Provided records>
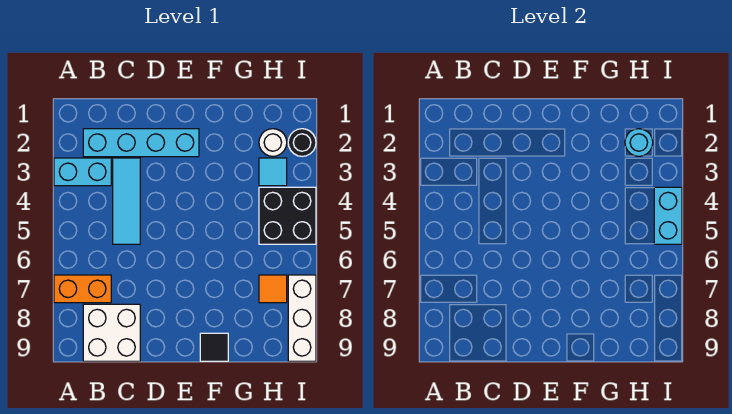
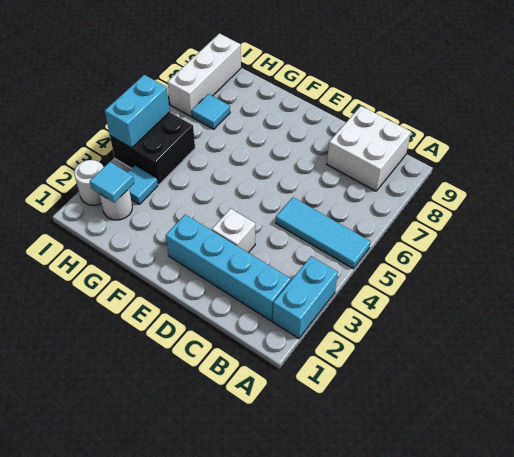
cyan 1x2 brick [54,158,111,186] -> cyan 1x2 brick turned to [273,256,338,338]
orange 1x2 brick [54,275,111,303] -> none
cyan 1x3 tile [113,158,140,244] -> cyan 1x3 tile turned to [276,197,371,269]
none -> white 1x1 brick [212,209,255,253]
black 1x1 tile [200,333,228,361] -> none
cyan 1x1 round brick [625,129,653,156] -> cyan 1x1 tile [90,162,134,202]
orange 1x1 tile [259,275,287,303] -> cyan 1x1 tile [192,94,230,129]
black 1x1 round brick [288,129,316,156] -> white 1x1 round brick [74,160,104,205]

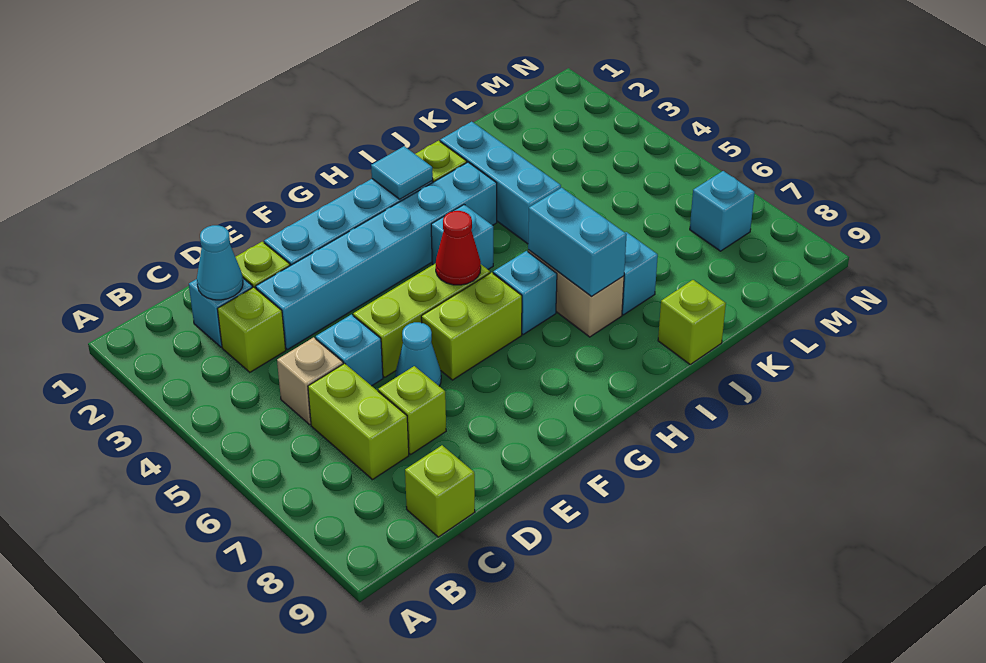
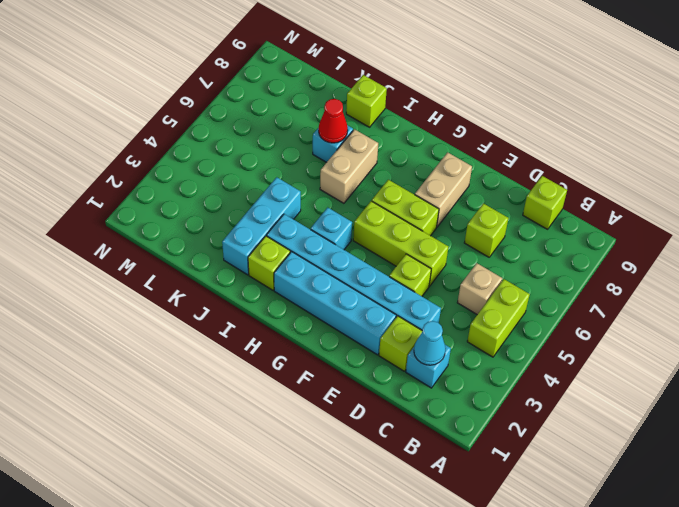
lime 1x1 brick [218,287,286,372] -> lime 1x1 brick moved to [389,254,431,296]
lime 1x2 brick [308,363,409,480] -> lime 1x2 brick moved to [467,279,530,357]
cyan 1x1 brick [316,314,383,386] -> none
cyan 1x1 cone [395,322,441,386] -> none
none -> tan 1x2 brick [415,152,472,227]
red 1x1 cone [436,211,481,285] -> red 1x1 cone moved to [319,99,348,143]
cyan 1x1 tile [371,146,433,199] -> none
cyan 1x1 brick [493,251,557,334] -> none
cyan 1x2 brick [528,188,627,297] -> none
cyan 1x1 brick [690,171,755,251] -> none

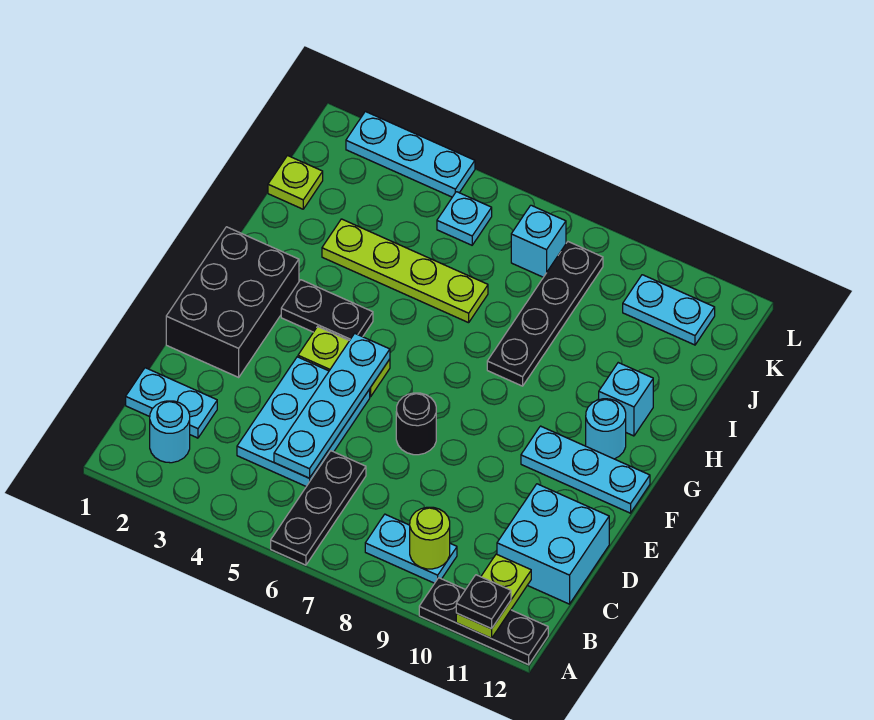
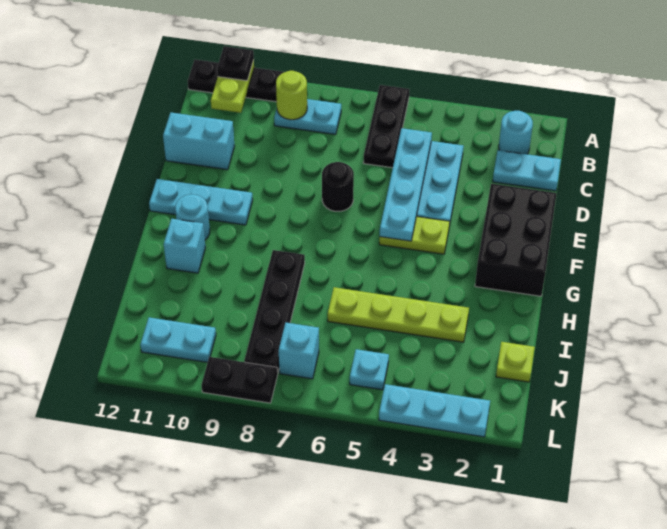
cyan 2x2 brick [497,484,609,604] -> cyan 1x2 brick [163,113,235,170]
black 1x2 plate [281,280,373,341] -> black 1x2 plate moved to [202,357,278,403]

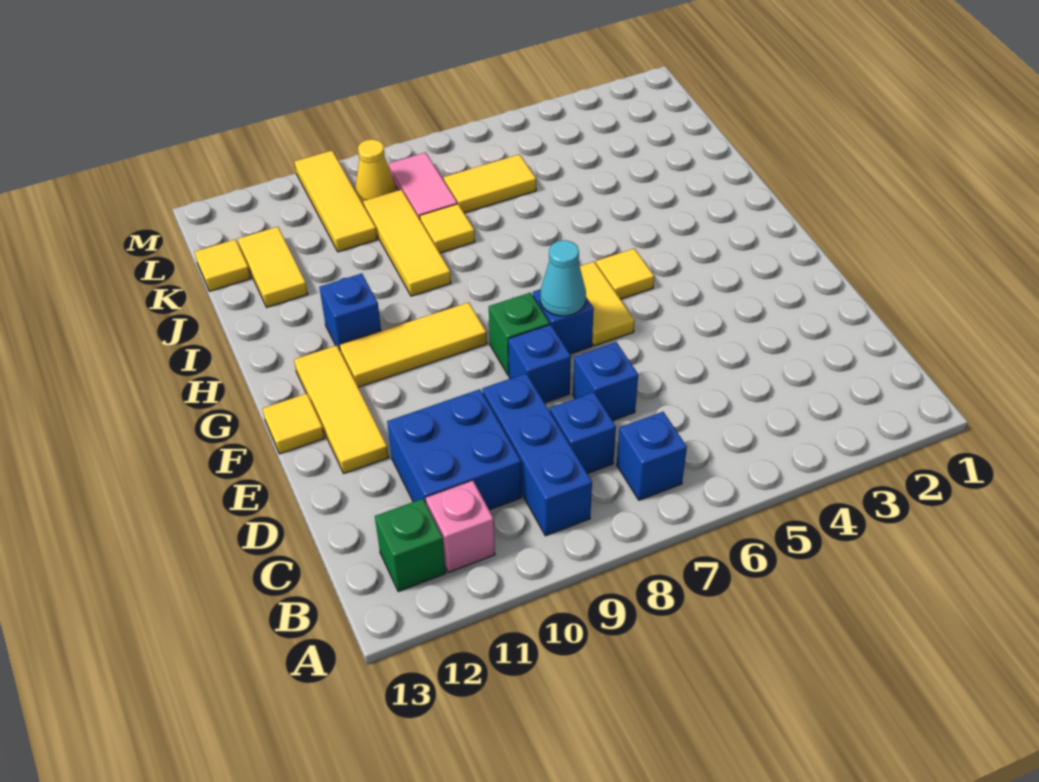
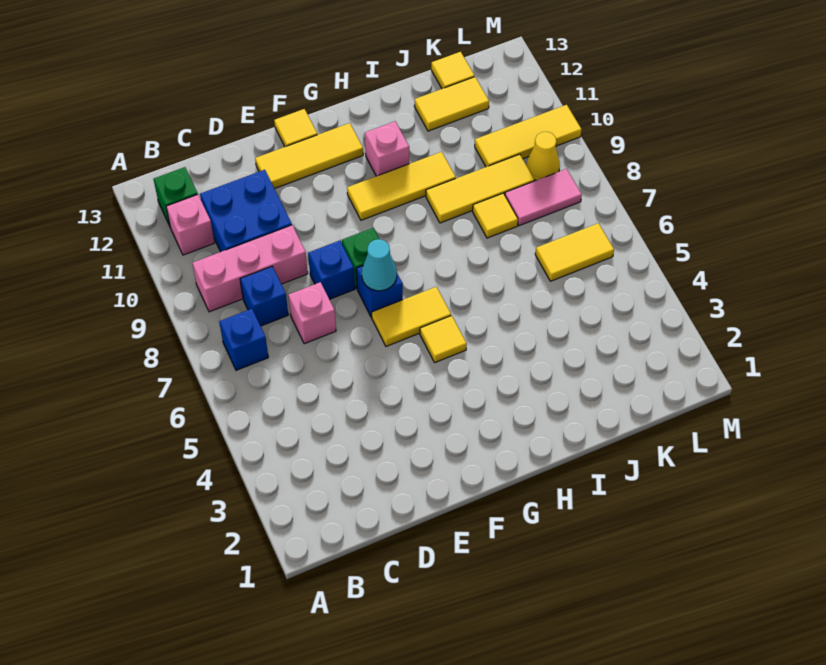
blue 1x3 brick [482,373,592,536] -> pink 1x3 brick [192,225,308,312]
blue 1x1 brick [573,342,638,421] -> pink 1x1 brick [288,282,336,344]
yellow 1x3 tile [339,302,487,387] -> yellow 1x3 tile turned to [347,152,456,220]
blue 1x1 brick [319,274,381,350] -> pink 1x1 brick [365,121,409,176]
yellow 1x2 tile [444,154,536,213] -> yellow 1x2 tile turned to [535,223,614,281]

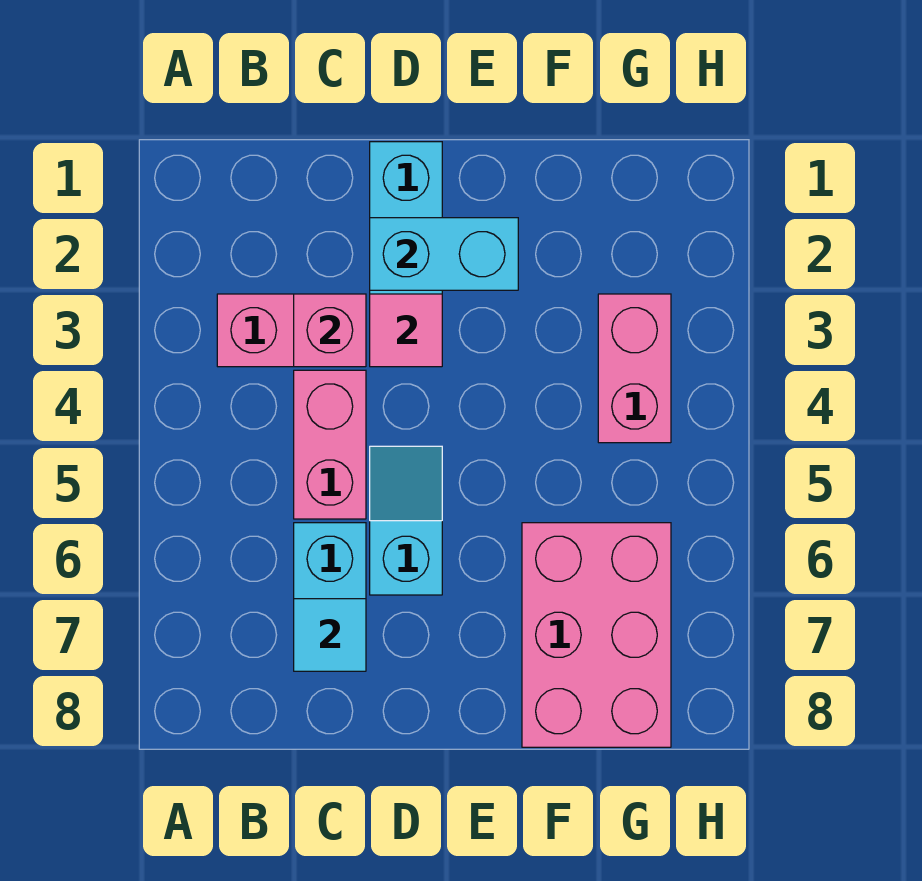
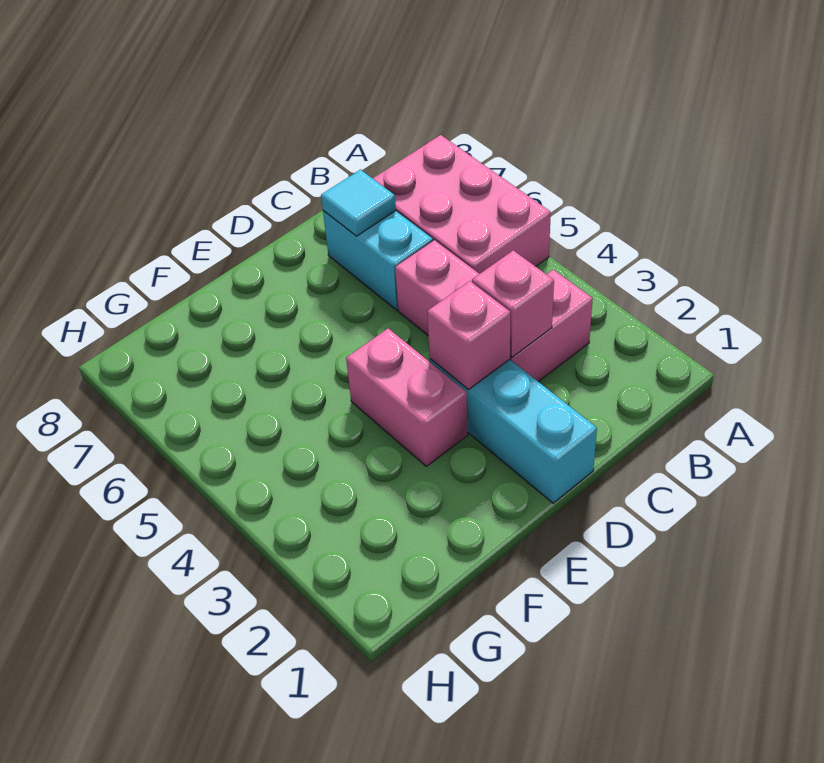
cyan 1x2 brick [370,218,518,290] -> none
pink 1x1 tile [370,294,442,367] -> pink 1x1 brick [427,281,510,389]
cyan 1x2 slope [370,446,442,595] -> none
pink 2x3 brick [522,523,671,747] -> pink 2x3 brick moved to [373,135,551,274]
pink 1x2 brick [598,294,671,443] -> pink 1x2 brick moved to [346,328,468,466]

What you have to do>
Line by line, print the records exactly, leaving the pictures behind.

Written answer>
cyan 1x2 brick [54,158,111,186] -> cyan 1x2 brick turned to [273,256,338,338]
orange 1x2 brick [54,275,111,303] -> none
cyan 1x3 tile [113,158,140,244] -> cyan 1x3 tile turned to [276,197,371,269]
none -> white 1x1 brick [212,209,255,253]
black 1x1 tile [200,333,228,361] -> none
cyan 1x1 round brick [625,129,653,156] -> cyan 1x1 tile [90,162,134,202]
orange 1x1 tile [259,275,287,303] -> cyan 1x1 tile [192,94,230,129]
black 1x1 round brick [288,129,316,156] -> white 1x1 round brick [74,160,104,205]

lime 1x1 brick [218,287,286,372] -> lime 1x1 brick moved to [389,254,431,296]
lime 1x2 brick [308,363,409,480] -> lime 1x2 brick moved to [467,279,530,357]
cyan 1x1 brick [316,314,383,386] -> none
cyan 1x1 cone [395,322,441,386] -> none
none -> tan 1x2 brick [415,152,472,227]
red 1x1 cone [436,211,481,285] -> red 1x1 cone moved to [319,99,348,143]
cyan 1x1 tile [371,146,433,199] -> none
cyan 1x1 brick [493,251,557,334] -> none
cyan 1x2 brick [528,188,627,297] -> none
cyan 1x1 brick [690,171,755,251] -> none

cyan 2x2 brick [497,484,609,604] -> cyan 1x2 brick [163,113,235,170]
black 1x2 plate [281,280,373,341] -> black 1x2 plate moved to [202,357,278,403]

blue 1x3 brick [482,373,592,536] -> pink 1x3 brick [192,225,308,312]
blue 1x1 brick [573,342,638,421] -> pink 1x1 brick [288,282,336,344]
yellow 1x3 tile [339,302,487,387] -> yellow 1x3 tile turned to [347,152,456,220]
blue 1x1 brick [319,274,381,350] -> pink 1x1 brick [365,121,409,176]
yellow 1x2 tile [444,154,536,213] -> yellow 1x2 tile turned to [535,223,614,281]

cyan 1x2 brick [370,218,518,290] -> none
pink 1x1 tile [370,294,442,367] -> pink 1x1 brick [427,281,510,389]
cyan 1x2 slope [370,446,442,595] -> none
pink 2x3 brick [522,523,671,747] -> pink 2x3 brick moved to [373,135,551,274]
pink 1x2 brick [598,294,671,443] -> pink 1x2 brick moved to [346,328,468,466]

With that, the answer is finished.